**The task:** Leave out every picture, and output exactly the lines from the line containing "white fish: 4 -> 2" through the last line of the data.

___ Available records

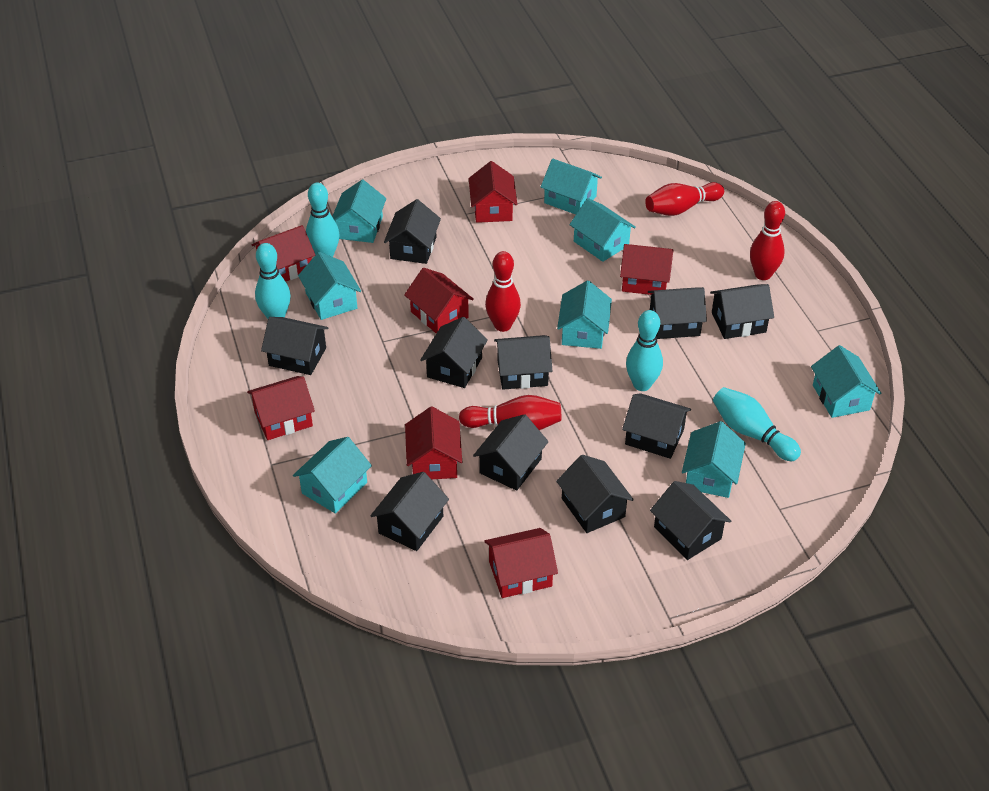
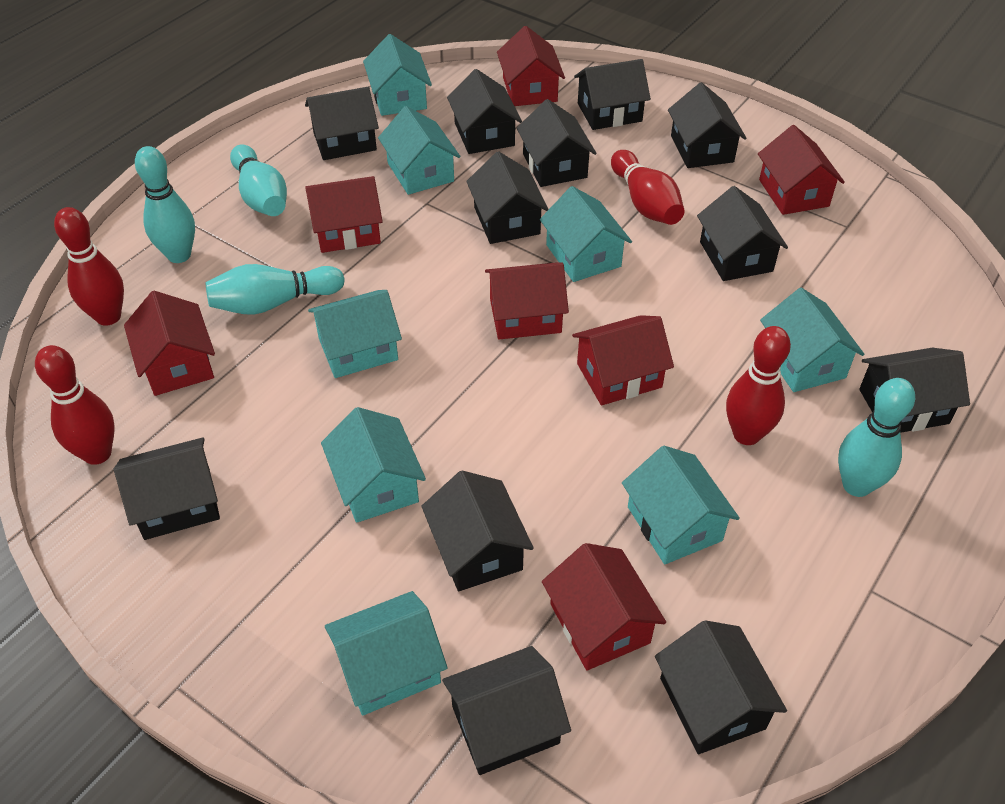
black house: 11 -> 12

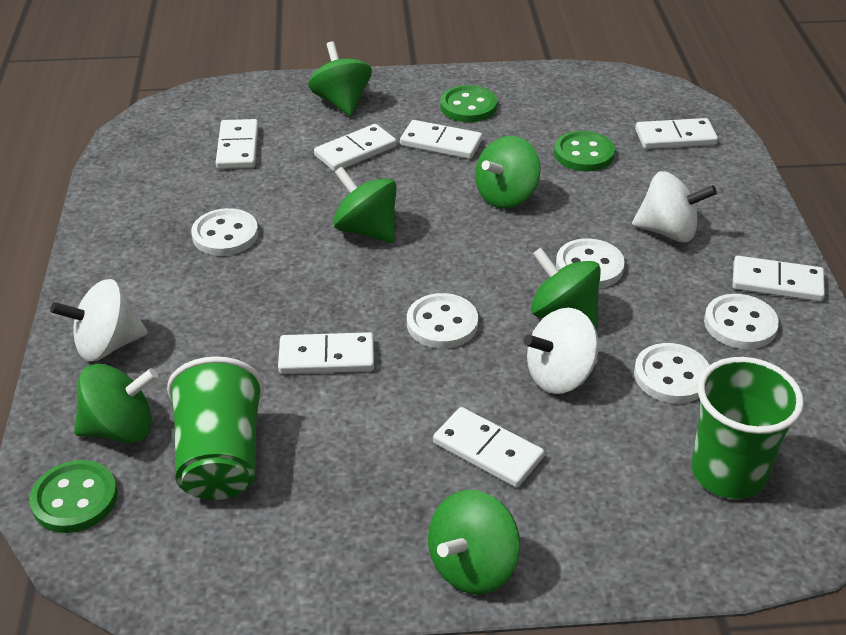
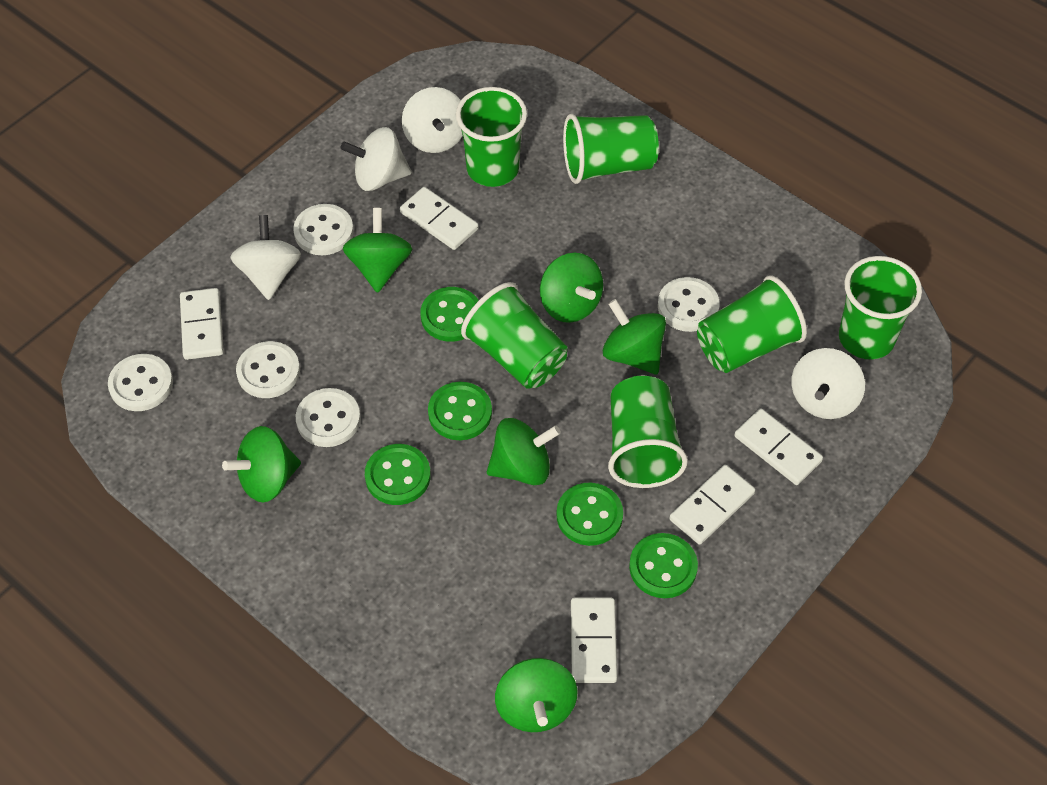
green button: 3 -> 5
green cup: 2 -> 6
white domino: 7 -> 5
white spinning top: 3 -> 4

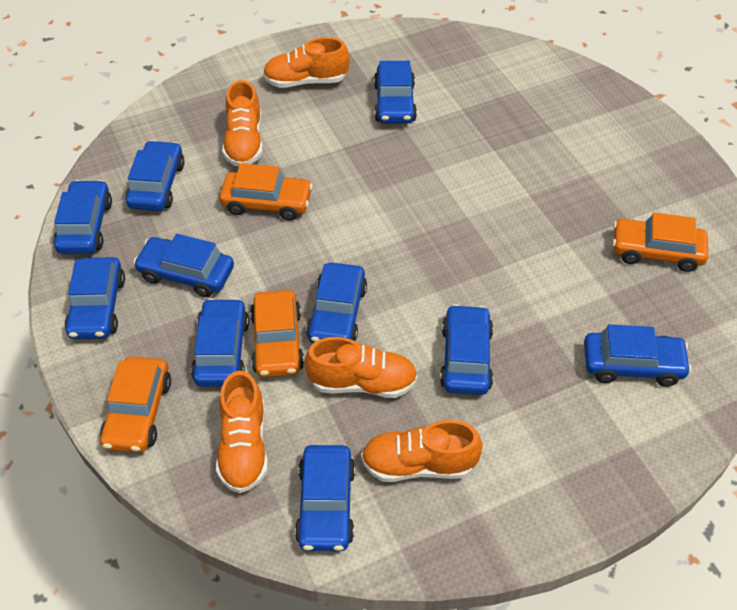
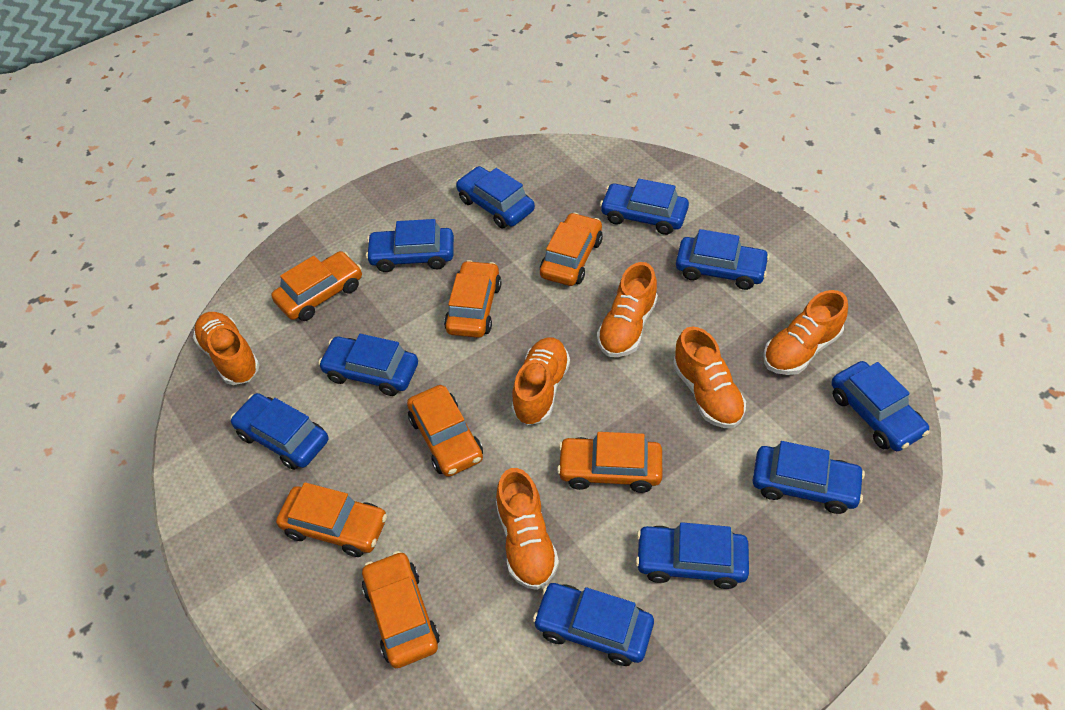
orange car: 4 -> 7
orange shoe: 5 -> 6

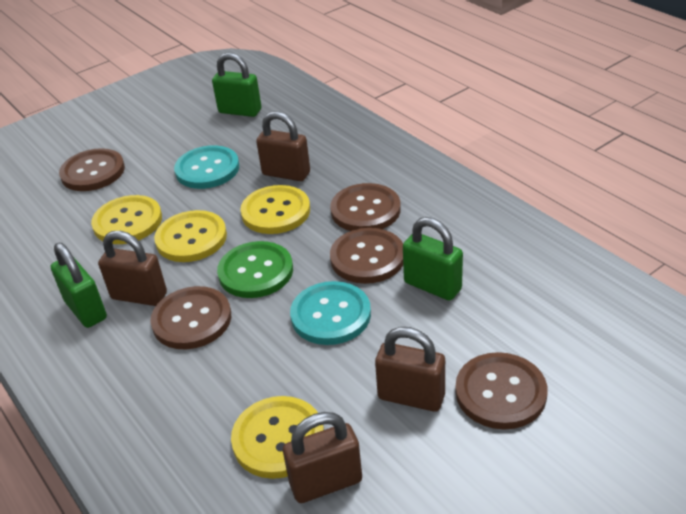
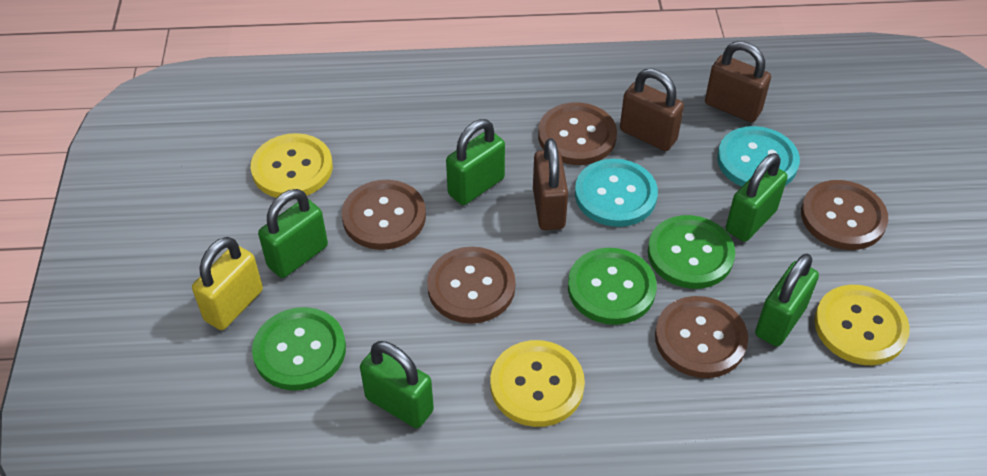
brown padlock: 4 -> 3
green button: 1 -> 3
green padlock: 3 -> 5
yellow button: 4 -> 3
yellow padlock: 0 -> 1

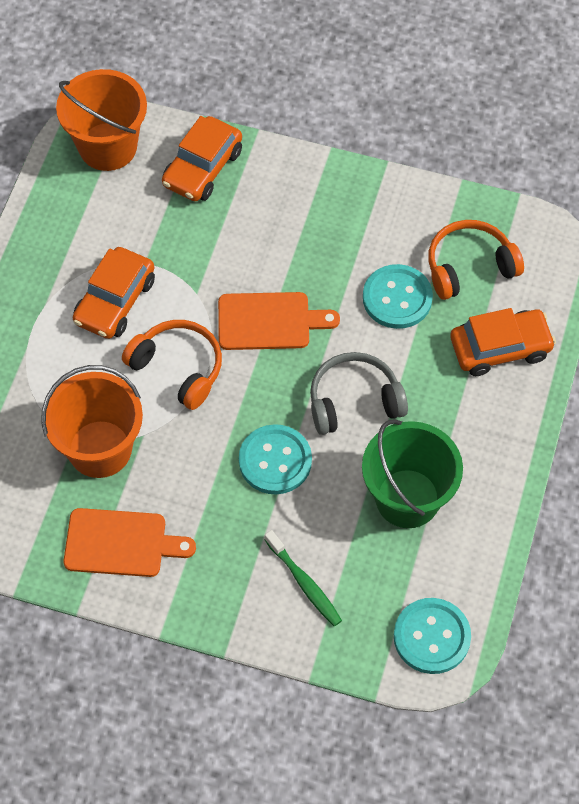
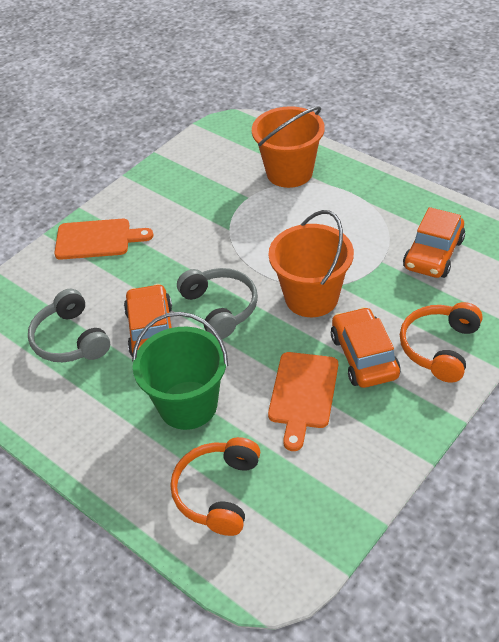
green toothbrush: 1 -> 0
grey headphones: 1 -> 2
turquoise button: 3 -> 0

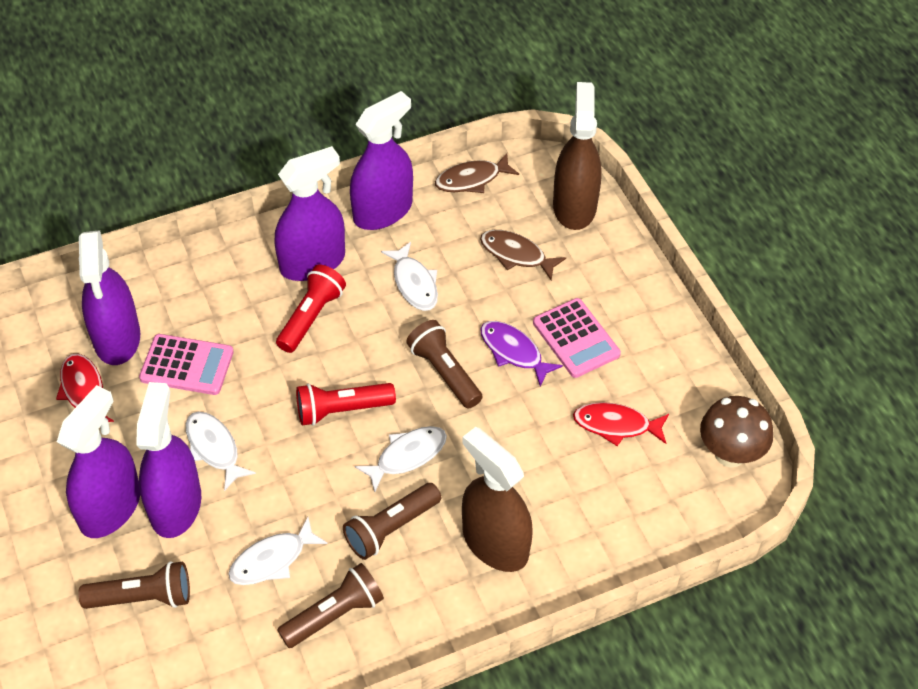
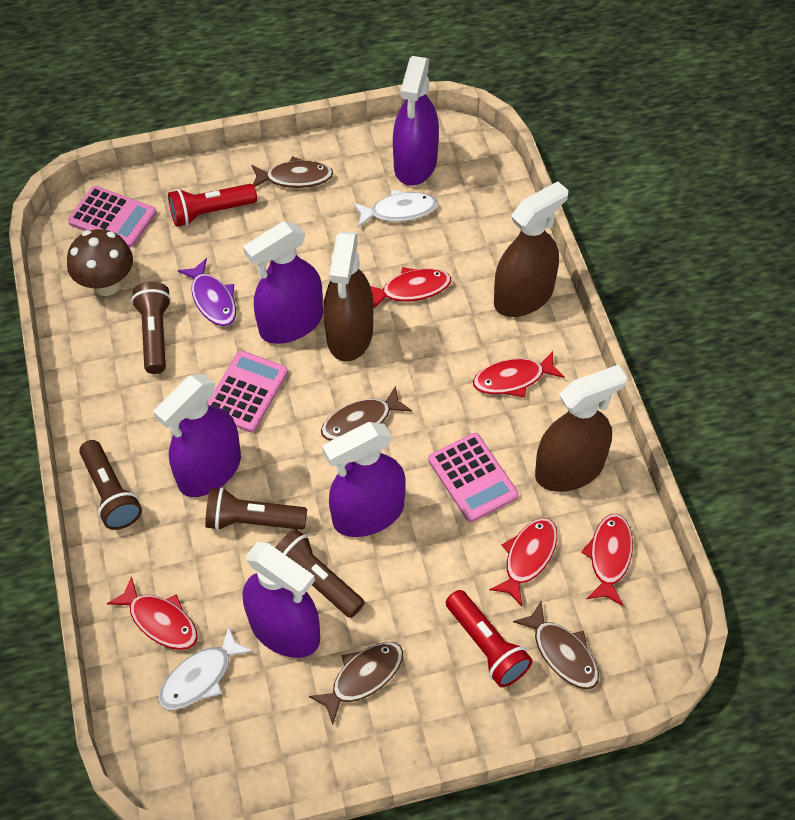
brown fish: 2 -> 4
brown spray bottle: 2 -> 3
pink calculator: 2 -> 3
red fish: 2 -> 5
white fish: 4 -> 2

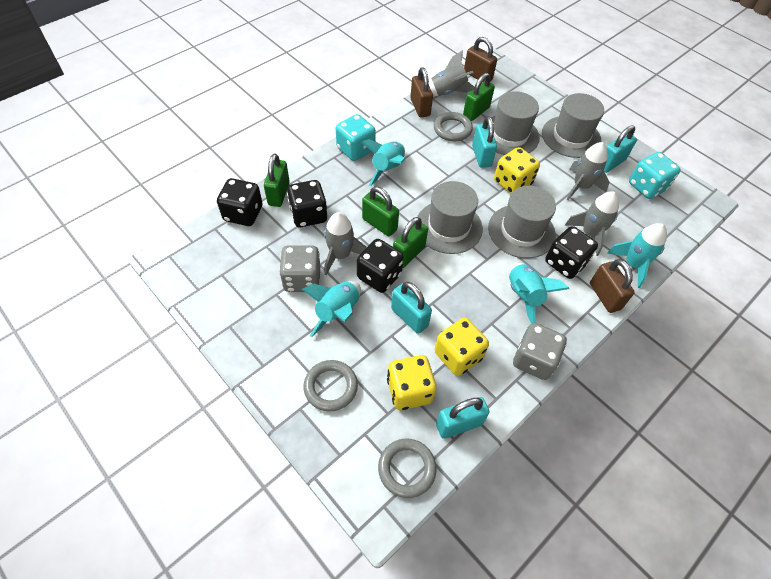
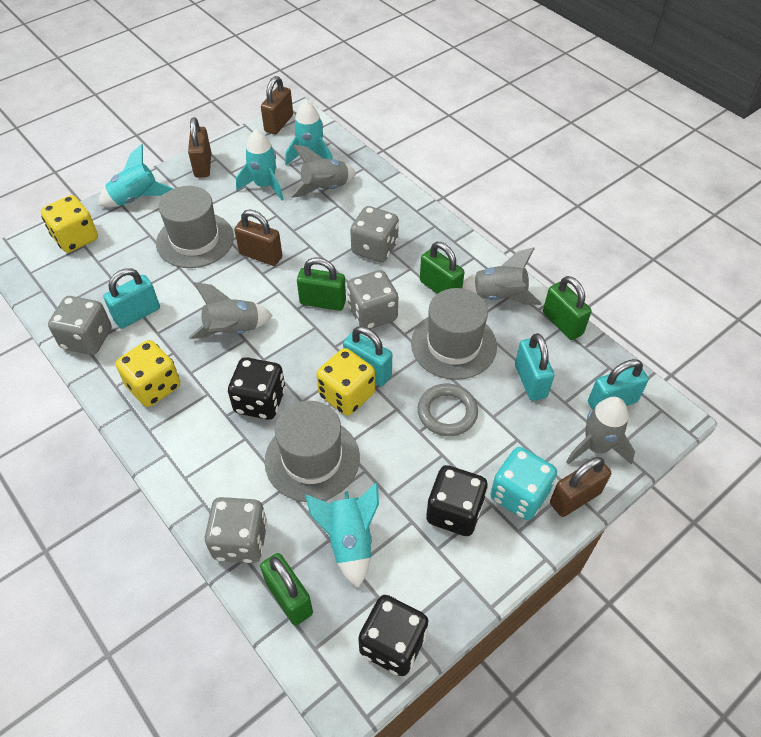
black dice: 4 -> 3
brown padlock: 3 -> 4
grey dice: 2 -> 4
grey hat: 4 -> 3
grey ring: 3 -> 1
turquoise dice: 2 -> 1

______

**Completed exercise:**
white fish: 4 -> 2

black dice: 4 -> 3
brown padlock: 3 -> 4
grey dice: 2 -> 4
grey hat: 4 -> 3
grey ring: 3 -> 1
turquoise dice: 2 -> 1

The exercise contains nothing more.